Work task. Every line of the material must be copied exactly.

Provided data.
# # # #

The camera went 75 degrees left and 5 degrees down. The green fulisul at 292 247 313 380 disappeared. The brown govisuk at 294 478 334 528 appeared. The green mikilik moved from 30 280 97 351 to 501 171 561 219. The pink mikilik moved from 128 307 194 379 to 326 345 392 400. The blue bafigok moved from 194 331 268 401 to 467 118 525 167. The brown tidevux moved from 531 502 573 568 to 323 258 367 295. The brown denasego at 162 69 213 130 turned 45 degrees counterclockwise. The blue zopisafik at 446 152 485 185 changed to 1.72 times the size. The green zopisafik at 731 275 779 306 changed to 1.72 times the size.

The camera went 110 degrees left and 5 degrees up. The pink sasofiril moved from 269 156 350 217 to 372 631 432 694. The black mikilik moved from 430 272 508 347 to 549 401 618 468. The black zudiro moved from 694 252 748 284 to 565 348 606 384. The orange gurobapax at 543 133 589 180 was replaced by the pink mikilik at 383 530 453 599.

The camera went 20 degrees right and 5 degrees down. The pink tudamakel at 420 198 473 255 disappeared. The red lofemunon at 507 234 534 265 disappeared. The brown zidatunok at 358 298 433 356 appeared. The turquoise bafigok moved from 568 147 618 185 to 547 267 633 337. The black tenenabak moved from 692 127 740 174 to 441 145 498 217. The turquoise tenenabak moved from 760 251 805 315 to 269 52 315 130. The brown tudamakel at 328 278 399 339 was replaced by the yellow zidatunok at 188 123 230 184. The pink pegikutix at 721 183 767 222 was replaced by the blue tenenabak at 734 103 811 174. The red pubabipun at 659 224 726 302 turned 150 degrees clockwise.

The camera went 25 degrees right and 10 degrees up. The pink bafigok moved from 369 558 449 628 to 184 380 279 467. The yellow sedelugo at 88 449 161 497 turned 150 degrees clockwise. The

# # # #

Response.
The camera went 75 degrees left and 5 degrees down. The green fulisul at 292 247 313 380 disappeared. The brown govisuk at 294 478 334 528 appeared. The green mikilik moved from 30 280 97 351 to 501 171 561 219. The pink mikilik moved from 128 307 194 379 to 326 345 392 400. The blue bafigok moved from 194 331 268 401 to 467 118 525 167. The brown tidevux moved from 531 502 573 568 to 323 258 367 295. The brown denasego at 162 69 213 130 turned 45 degrees counterclockwise. The blue zopisafik at 446 152 485 185 changed to 1.72 times the size. The green zopisafik at 731 275 779 306 changed to 1.72 times the size.

The camera went 110 degrees left and 5 degrees up. The pink sasofiril moved from 269 156 350 217 to 372 631 432 694. The black mikilik moved from 430 272 508 347 to 549 401 618 468. The black zudiro moved from 694 252 748 284 to 565 348 606 384. The orange gurobapax at 543 133 589 180 was replaced by the pink mikilik at 383 530 453 599.

The camera went 20 degrees right and 5 degrees down. The pink tudamakel at 420 198 473 255 disappeared. The red lofemunon at 507 234 534 265 disappeared. The brown zidatunok at 358 298 433 356 appeared. The turquoise bafigok moved from 568 147 618 185 to 547 267 633 337. The black tenenabak moved from 692 127 740 174 to 441 145 498 217. The turquoise tenenabak moved from 760 251 805 315 to 269 52 315 130. The brown tudamakel at 328 278 399 339 was replaced by the yellow zidatunok at 188 123 230 184. The pink pegikutix at 721 183 767 222 was replaced by the blue tenenabak at 734 103 811 174. The red pubabipun at 659 224 726 302 turned 150 degrees clockwise.

The camera went 25 degrees right and 10 degrees up. The pink bafigok moved from 369 558 449 628 to 184 380 279 467. The yellow sedelugo at 88 449 161 497 turned 150 degrees clockwise. The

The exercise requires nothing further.